Information:
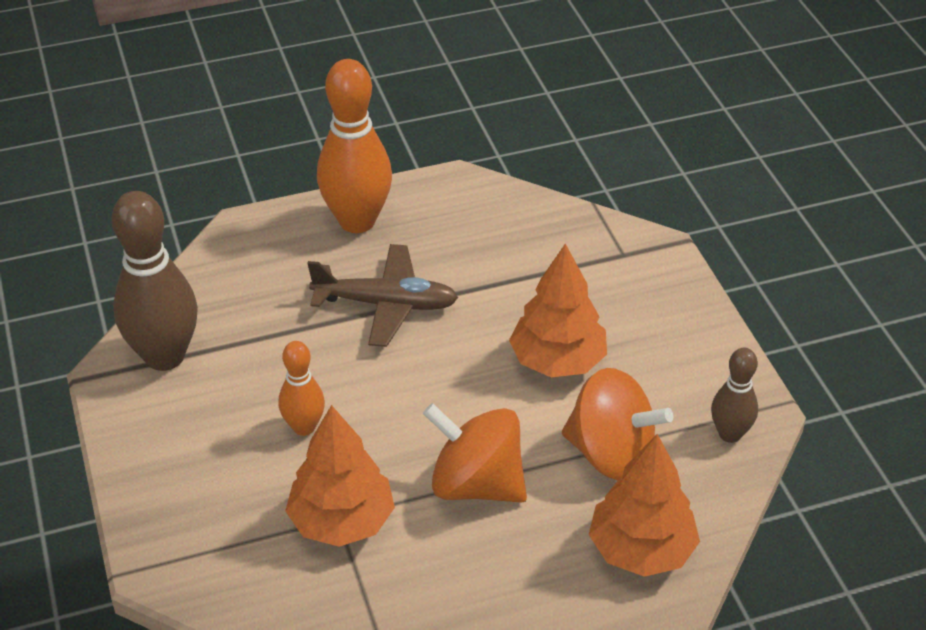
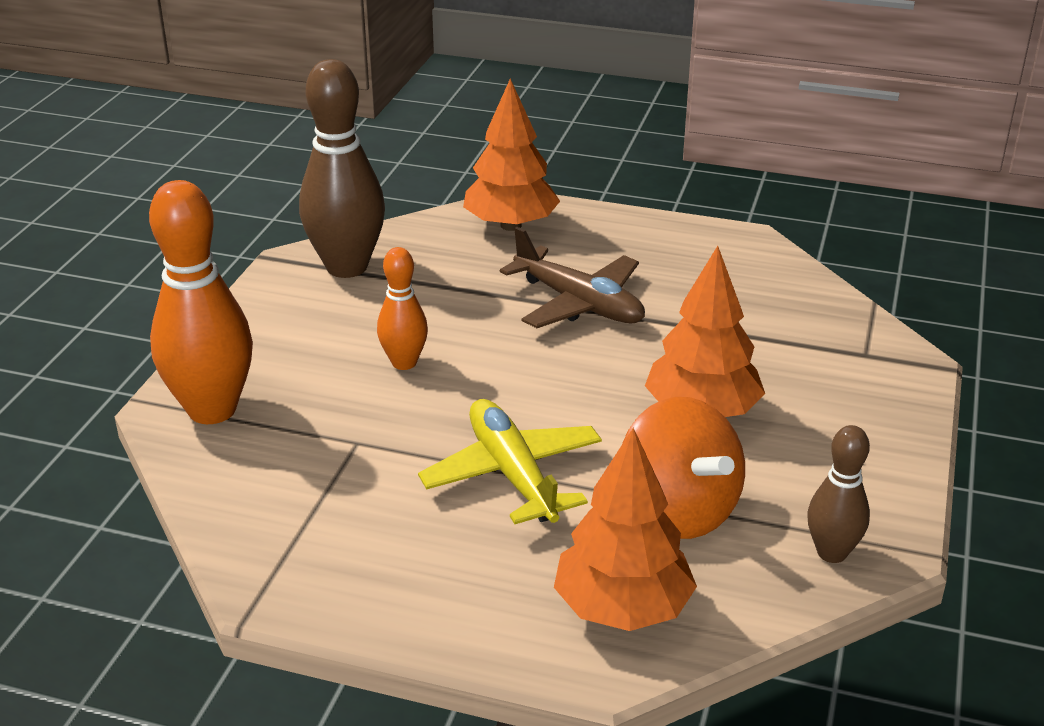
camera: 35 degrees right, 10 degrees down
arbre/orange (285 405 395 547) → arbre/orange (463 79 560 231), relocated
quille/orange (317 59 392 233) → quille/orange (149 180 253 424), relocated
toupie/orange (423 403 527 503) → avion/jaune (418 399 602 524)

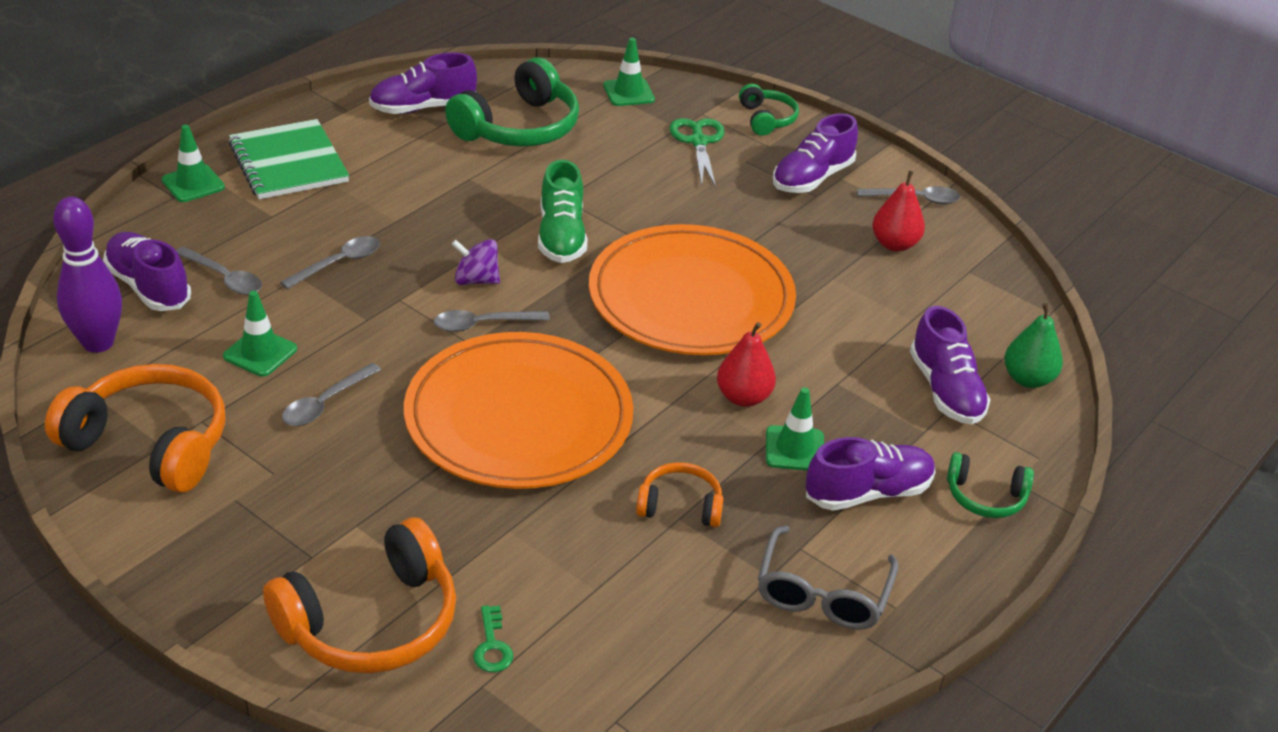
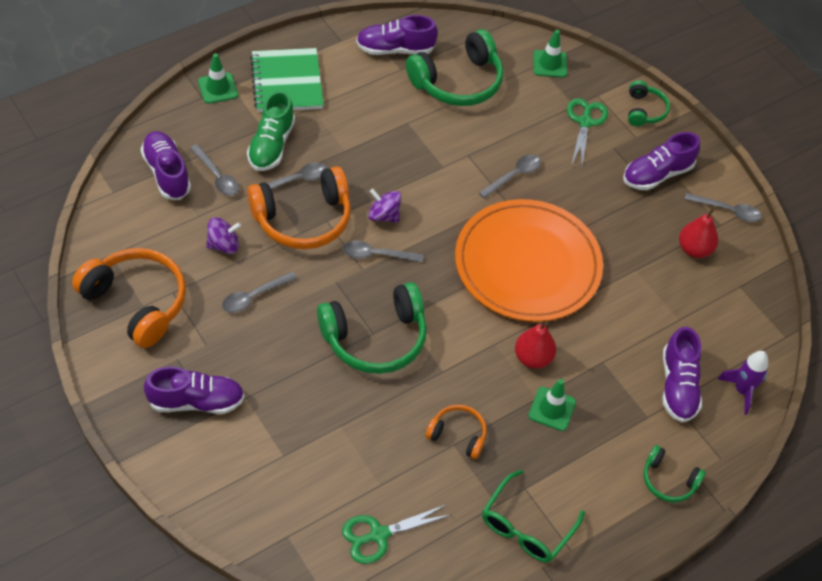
camera: 15 degrees right, 15 degrees up
quille/violet (53 197 122 353) → -
cône de chantier/vert (223 291 297 377) → toupie/violet (206 217 241 254)
casque audio/orange (263 517 456 673) → casque audio/orange (247 166 351 249), relocated
assiette/orange (404 332 634 489) → casque audio/vert (317 282 427 374)
clé/vert (473 605 513 672) → -
chaussure/vert (538 160 587 263) → chaussure/vert (247 91 295 171), relocated
lunettes/gris (758 526 898 629) → lunettes/vert (482 470 585 563)
chaussure/violet (806 437 935 511) → chaussure/violet (144 366 244 414), relocated
poire/vert (1004 303 1063 388) → fusée/violet (718 351 768 415)
- → ciseaux/vert (342 504 451 564)
- → cuillère/gris (479 155 541 199)

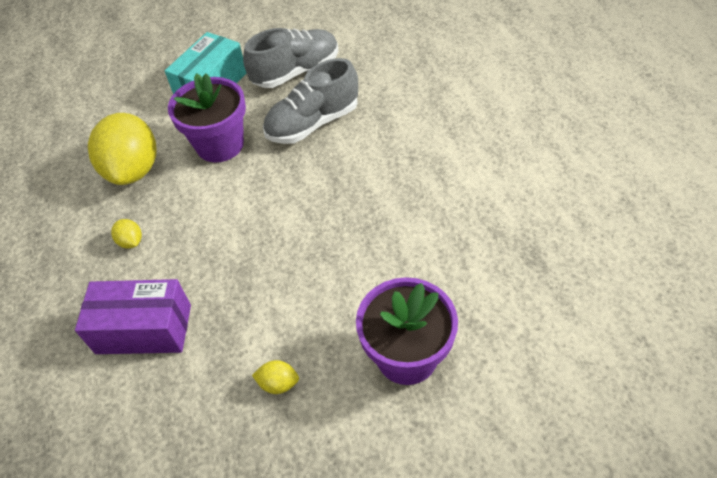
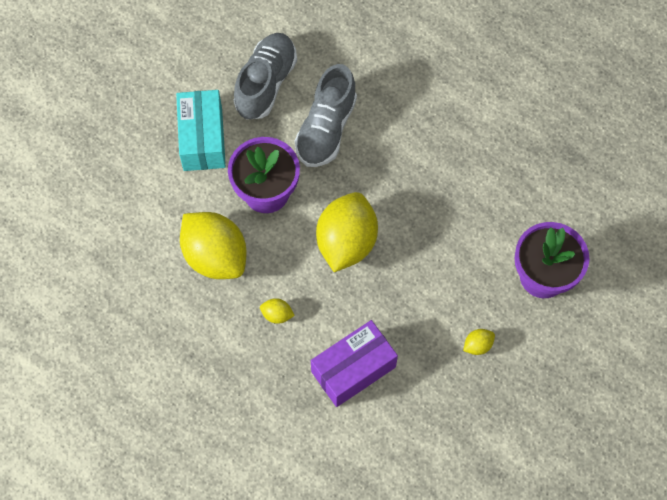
camera: 40 degrees left, 15 degrees up
- → citron/jaune (316 192 378 272)

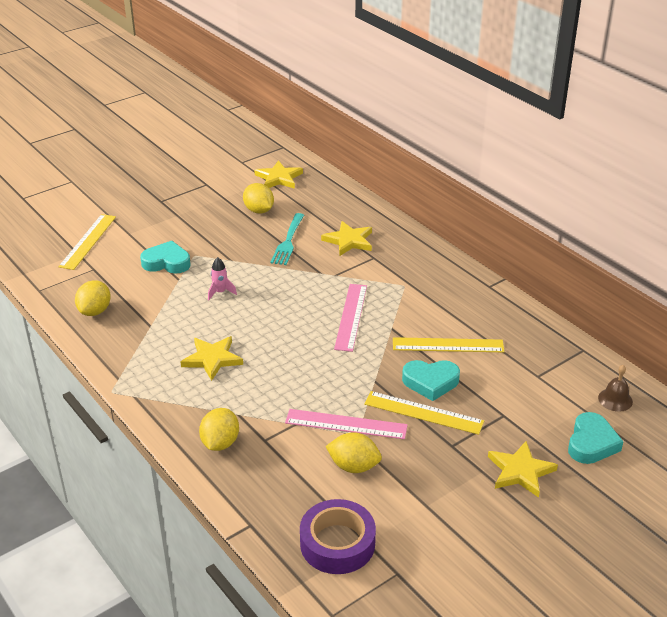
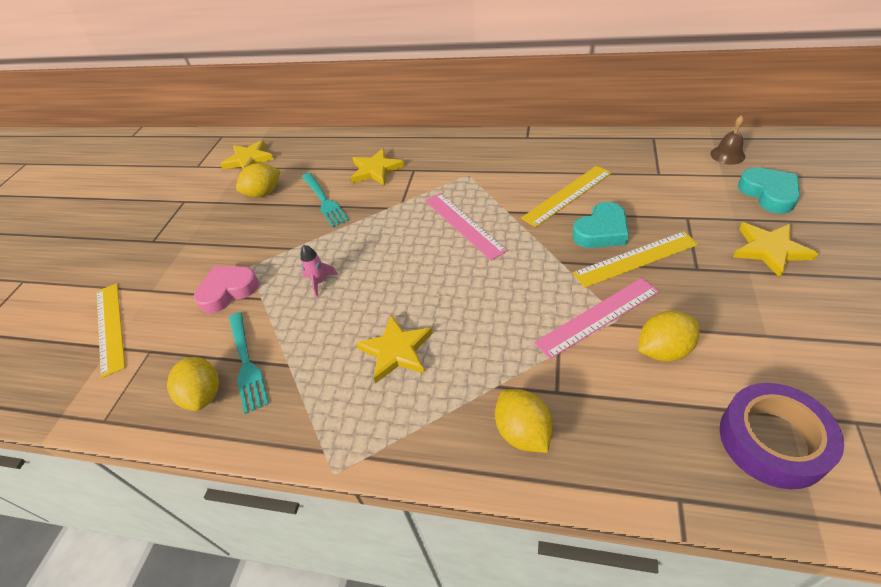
camera: 35 degrees left, 10 degrees up
cœur/turquoise (140 241 190 274) → cœur/rose (194 266 259 314)
citron/jaune (243 183 274 214) → citron/jaune (236 163 281 197), 45 degrees counterclockwise
- → fourchette/turquoise (229 312 269 414)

Exercise: Nothing but the lines from the one that holds "quille/orange (317 59" through the end of the data should appear, written out exactly, without pictures.

Exercise response:
quille/orange (317 59 392 233) → quille/orange (149 180 253 424), relocated
toupie/orange (423 403 527 503) → avion/jaune (418 399 602 524)

camera: 15 degrees right, 15 degrees up
quille/violet (53 197 122 353) → -
cône de chantier/vert (223 291 297 377) → toupie/violet (206 217 241 254)
casque audio/orange (263 517 456 673) → casque audio/orange (247 166 351 249), relocated
assiette/orange (404 332 634 489) → casque audio/vert (317 282 427 374)
clé/vert (473 605 513 672) → -
chaussure/vert (538 160 587 263) → chaussure/vert (247 91 295 171), relocated
lunettes/gris (758 526 898 629) → lunettes/vert (482 470 585 563)
chaussure/violet (806 437 935 511) → chaussure/violet (144 366 244 414), relocated
poire/vert (1004 303 1063 388) → fusée/violet (718 351 768 415)
- → ciseaux/vert (342 504 451 564)
- → cuillère/gris (479 155 541 199)

camera: 40 degrees left, 15 degrees up
- → citron/jaune (316 192 378 272)

camera: 35 degrees left, 10 degrees up
cœur/turquoise (140 241 190 274) → cœur/rose (194 266 259 314)
citron/jaune (243 183 274 214) → citron/jaune (236 163 281 197), 45 degrees counterclockwise
- → fourchette/turquoise (229 312 269 414)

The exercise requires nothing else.